== Segment start ==
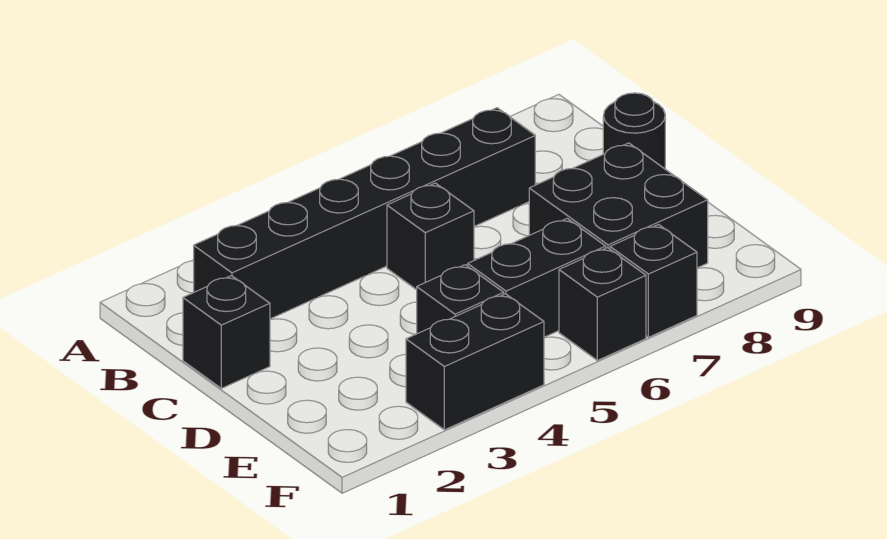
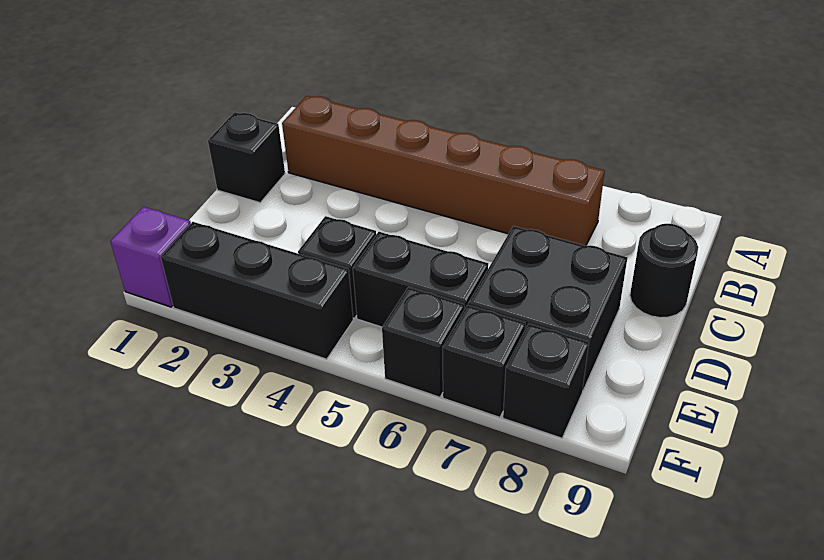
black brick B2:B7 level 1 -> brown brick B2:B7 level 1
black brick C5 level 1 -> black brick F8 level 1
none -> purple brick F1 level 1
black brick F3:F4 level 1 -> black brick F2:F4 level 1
== Segment end ==
## Exercise description
Retype the listing above exactly, pictures excluded.

## Response below
black brick B2:B7 level 1 -> brown brick B2:B7 level 1
black brick C5 level 1 -> black brick F8 level 1
none -> purple brick F1 level 1
black brick F3:F4 level 1 -> black brick F2:F4 level 1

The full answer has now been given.